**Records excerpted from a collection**
"""

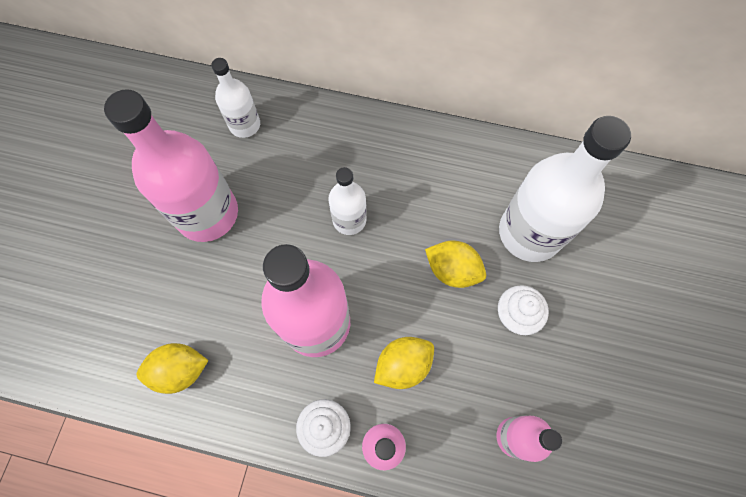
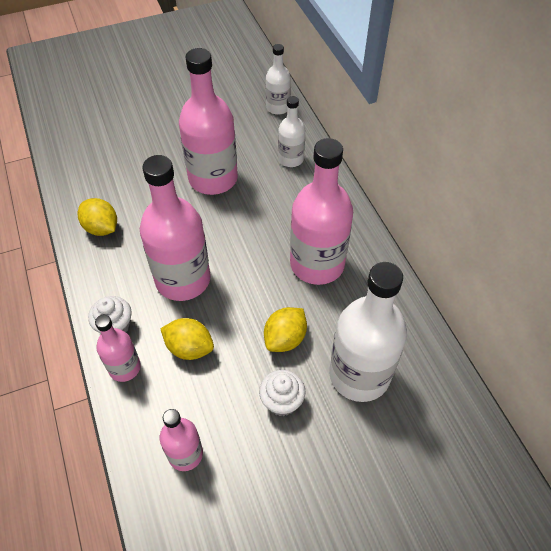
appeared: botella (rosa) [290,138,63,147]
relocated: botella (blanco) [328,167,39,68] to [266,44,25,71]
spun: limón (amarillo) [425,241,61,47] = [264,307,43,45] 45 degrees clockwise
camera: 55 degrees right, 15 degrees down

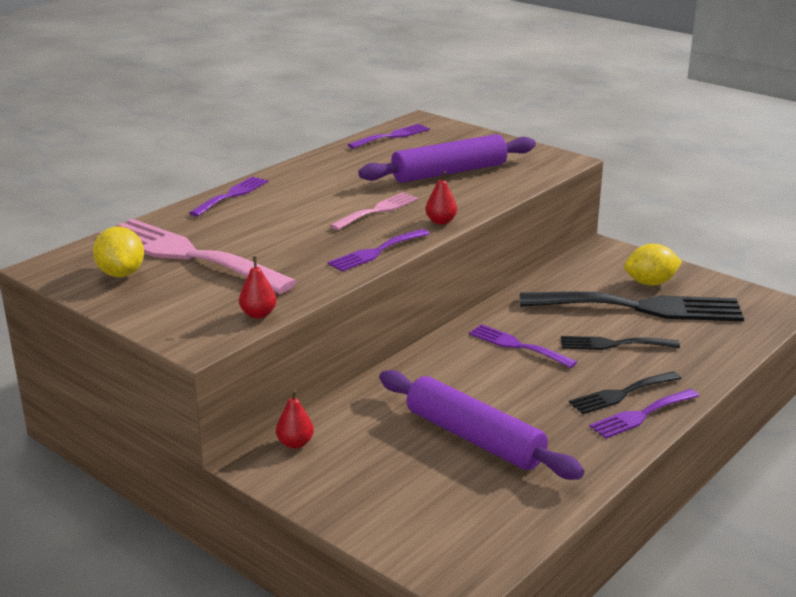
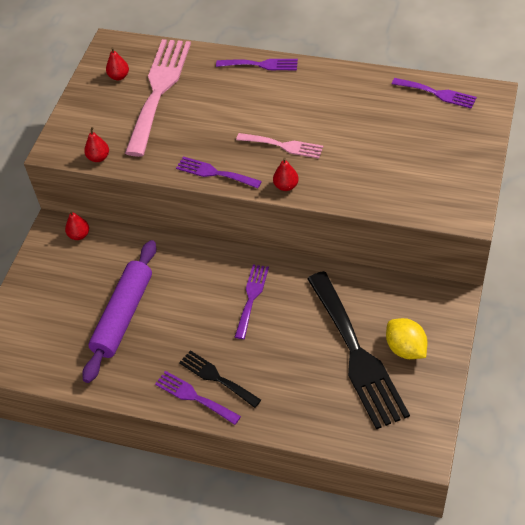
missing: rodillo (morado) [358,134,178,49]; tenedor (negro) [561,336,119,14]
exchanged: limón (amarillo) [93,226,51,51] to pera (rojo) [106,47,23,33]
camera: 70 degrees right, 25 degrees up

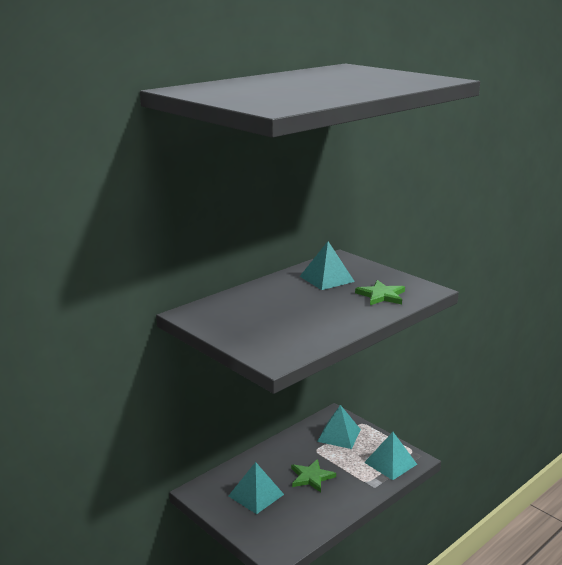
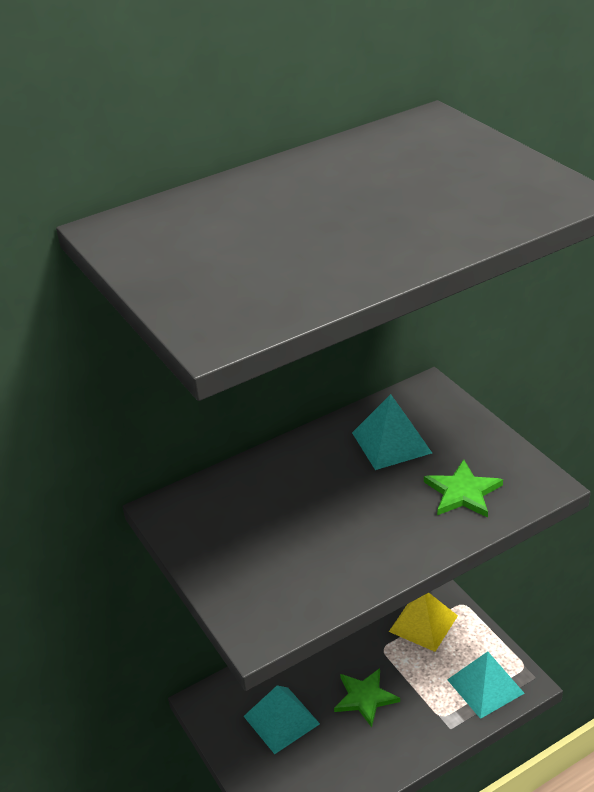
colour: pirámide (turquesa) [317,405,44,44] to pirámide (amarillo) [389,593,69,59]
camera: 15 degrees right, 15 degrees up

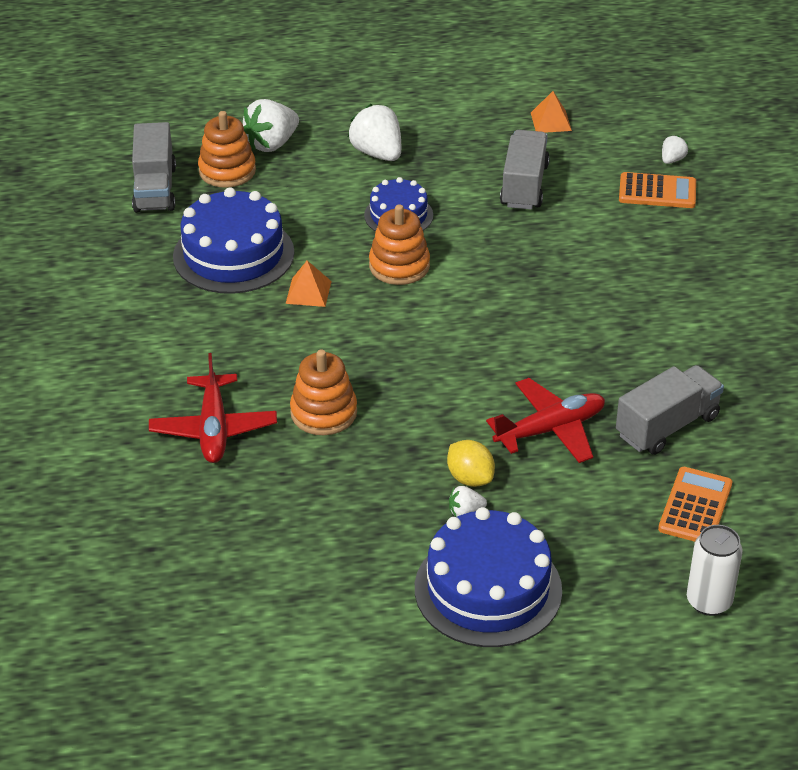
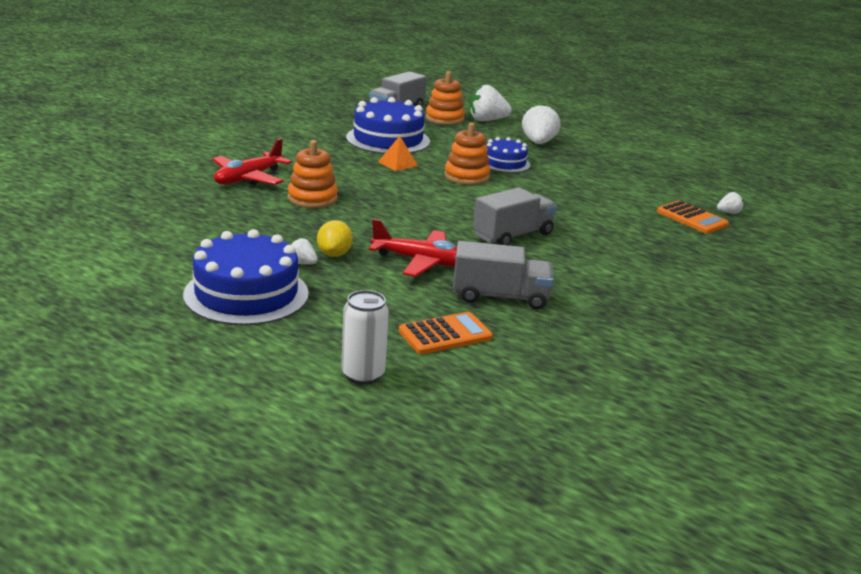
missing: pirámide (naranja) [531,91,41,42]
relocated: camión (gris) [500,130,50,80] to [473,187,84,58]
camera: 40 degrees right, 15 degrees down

"""

Reproduce the records above word for word, without the images.

appeared: botella (rosa) [290,138,63,147]
relocated: botella (blanco) [328,167,39,68] to [266,44,25,71]
spun: limón (amarillo) [425,241,61,47] = [264,307,43,45] 45 degrees clockwise
camera: 55 degrees right, 15 degrees down

missing: rodillo (morado) [358,134,178,49]; tenedor (negro) [561,336,119,14]
exchanged: limón (amarillo) [93,226,51,51] to pera (rojo) [106,47,23,33]
camera: 70 degrees right, 25 degrees up

colour: pirámide (turquesa) [317,405,44,44] to pirámide (amarillo) [389,593,69,59]
camera: 15 degrees right, 15 degrees up

missing: pirámide (naranja) [531,91,41,42]
relocated: camión (gris) [500,130,50,80] to [473,187,84,58]
camera: 40 degrees right, 15 degrees down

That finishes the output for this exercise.